[Data records]
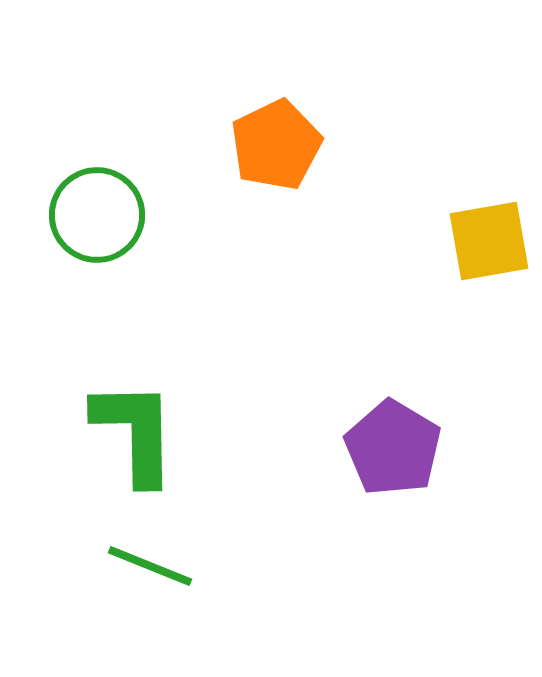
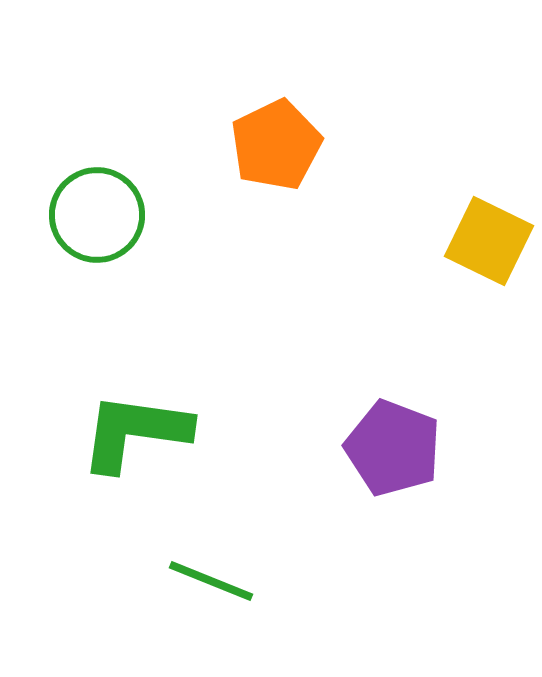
yellow square: rotated 36 degrees clockwise
green L-shape: rotated 81 degrees counterclockwise
purple pentagon: rotated 10 degrees counterclockwise
green line: moved 61 px right, 15 px down
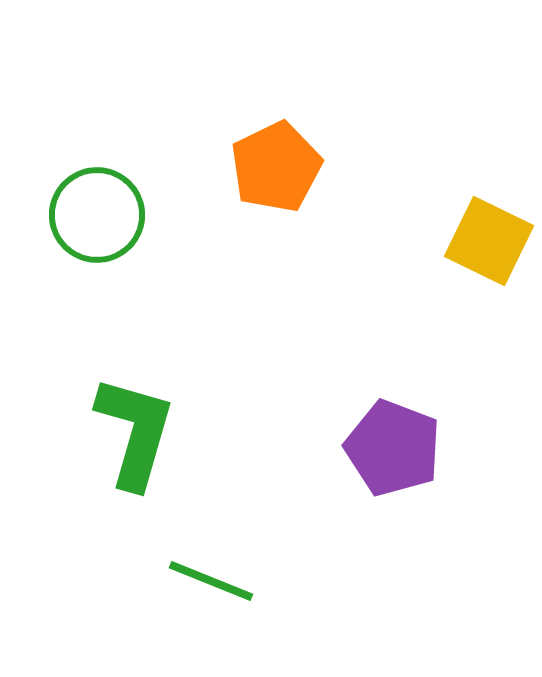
orange pentagon: moved 22 px down
green L-shape: rotated 98 degrees clockwise
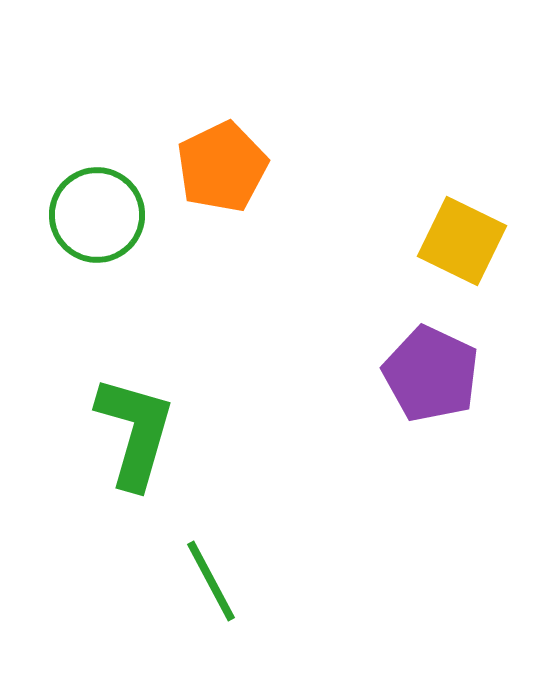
orange pentagon: moved 54 px left
yellow square: moved 27 px left
purple pentagon: moved 38 px right, 74 px up; rotated 4 degrees clockwise
green line: rotated 40 degrees clockwise
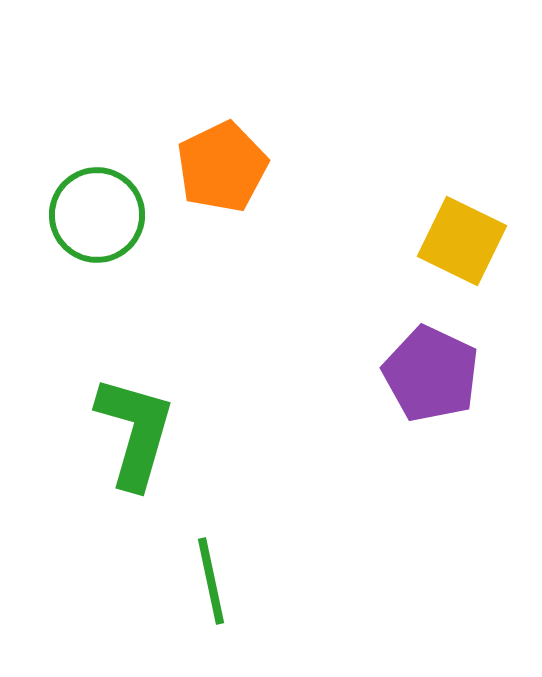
green line: rotated 16 degrees clockwise
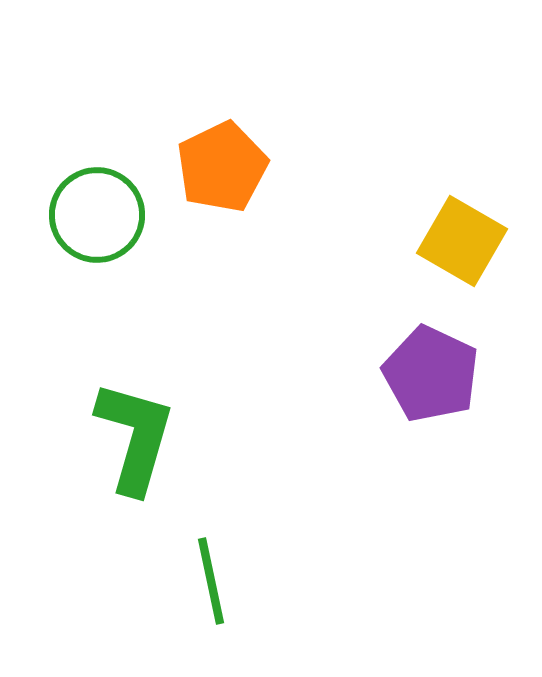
yellow square: rotated 4 degrees clockwise
green L-shape: moved 5 px down
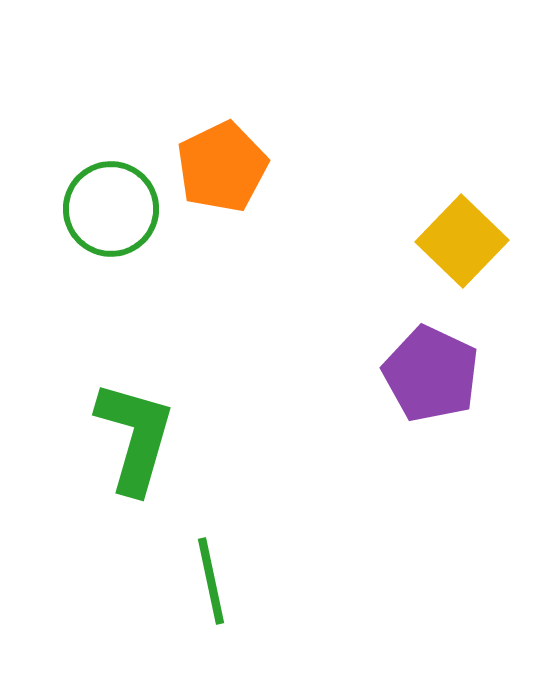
green circle: moved 14 px right, 6 px up
yellow square: rotated 14 degrees clockwise
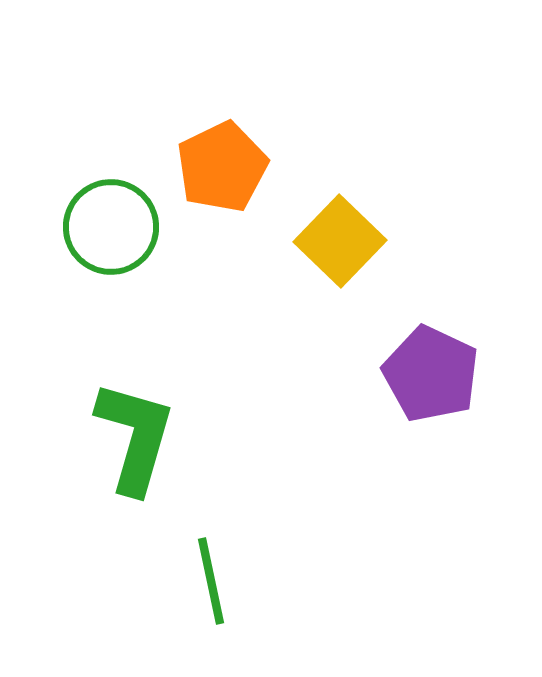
green circle: moved 18 px down
yellow square: moved 122 px left
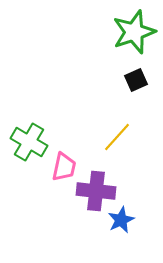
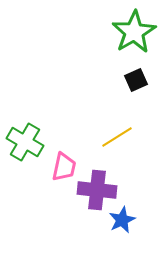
green star: rotated 12 degrees counterclockwise
yellow line: rotated 16 degrees clockwise
green cross: moved 4 px left
purple cross: moved 1 px right, 1 px up
blue star: moved 1 px right
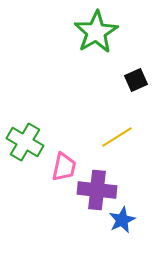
green star: moved 38 px left
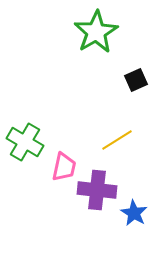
yellow line: moved 3 px down
blue star: moved 12 px right, 7 px up; rotated 16 degrees counterclockwise
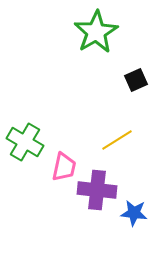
blue star: rotated 24 degrees counterclockwise
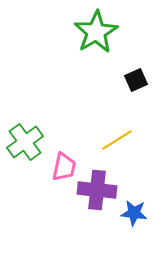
green cross: rotated 24 degrees clockwise
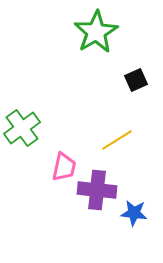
green cross: moved 3 px left, 14 px up
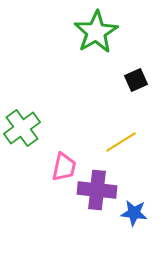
yellow line: moved 4 px right, 2 px down
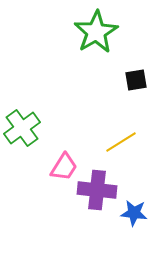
black square: rotated 15 degrees clockwise
pink trapezoid: rotated 20 degrees clockwise
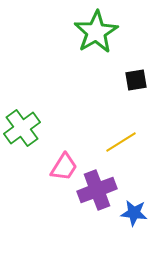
purple cross: rotated 27 degrees counterclockwise
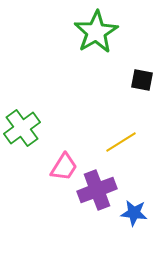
black square: moved 6 px right; rotated 20 degrees clockwise
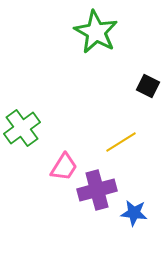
green star: rotated 12 degrees counterclockwise
black square: moved 6 px right, 6 px down; rotated 15 degrees clockwise
purple cross: rotated 6 degrees clockwise
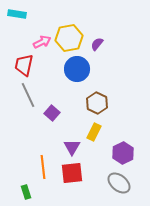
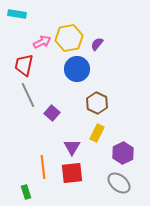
yellow rectangle: moved 3 px right, 1 px down
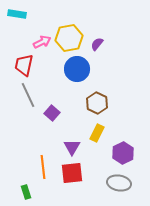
gray ellipse: rotated 30 degrees counterclockwise
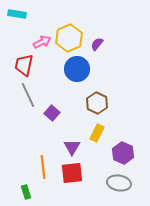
yellow hexagon: rotated 12 degrees counterclockwise
purple hexagon: rotated 10 degrees counterclockwise
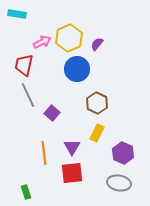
orange line: moved 1 px right, 14 px up
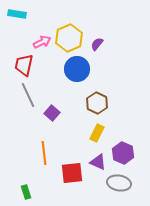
purple triangle: moved 26 px right, 15 px down; rotated 36 degrees counterclockwise
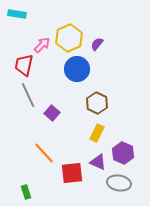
pink arrow: moved 3 px down; rotated 18 degrees counterclockwise
orange line: rotated 35 degrees counterclockwise
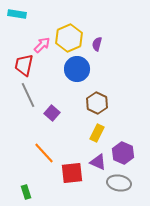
purple semicircle: rotated 24 degrees counterclockwise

Task brief. Format every line in the rows above as a numbered list, omitting any blank lines and leaving the pictures out.

Solution.
1. yellow square: rotated 36 degrees clockwise
2. green L-shape: rotated 81 degrees counterclockwise
3. purple pentagon: rotated 10 degrees counterclockwise
4. green line: moved 61 px right, 15 px down
5. orange pentagon: moved 22 px down
6. green L-shape: rotated 98 degrees clockwise
7. orange pentagon: moved 54 px left
8. yellow square: moved 27 px left
9. purple pentagon: moved 38 px right, 74 px up; rotated 4 degrees clockwise
10. green line: rotated 40 degrees clockwise
11. green line: rotated 16 degrees clockwise
12. yellow square: rotated 4 degrees clockwise
13. green L-shape: moved 5 px down
14. green circle: moved 14 px right, 6 px up
15. yellow square: rotated 14 degrees clockwise
16. green circle: moved 18 px down
17. yellow square: moved 122 px left
18. green star: rotated 12 degrees counterclockwise
19. yellow line: rotated 16 degrees clockwise
20. green cross: moved 4 px left
21. purple cross: moved 1 px right, 1 px up
22. blue star: moved 1 px right
23. green star: moved 38 px left
24. yellow line: moved 3 px down
25. blue star: moved 12 px right, 7 px up; rotated 16 degrees counterclockwise
26. blue star: rotated 24 degrees counterclockwise
27. green cross: rotated 24 degrees clockwise
28. green cross: moved 3 px left, 14 px up
29. yellow line: moved 4 px right, 2 px down
30. black square: rotated 15 degrees clockwise
31. pink trapezoid: rotated 20 degrees clockwise
32. purple cross: rotated 27 degrees counterclockwise
33. black square: moved 6 px right; rotated 20 degrees clockwise
34. green star: rotated 12 degrees counterclockwise
35. black square: moved 6 px right, 6 px down; rotated 15 degrees clockwise
36. purple cross: rotated 6 degrees clockwise
37. yellow rectangle: moved 3 px right, 1 px down
38. gray ellipse: rotated 30 degrees counterclockwise
39. yellow hexagon: rotated 12 degrees counterclockwise
40. purple hexagon: rotated 10 degrees counterclockwise
41. orange line: moved 1 px right, 14 px up
42. purple triangle: moved 26 px right, 15 px down; rotated 36 degrees counterclockwise
43. pink arrow: moved 3 px down; rotated 18 degrees counterclockwise
44. orange line: rotated 35 degrees counterclockwise
45. purple semicircle: rotated 24 degrees counterclockwise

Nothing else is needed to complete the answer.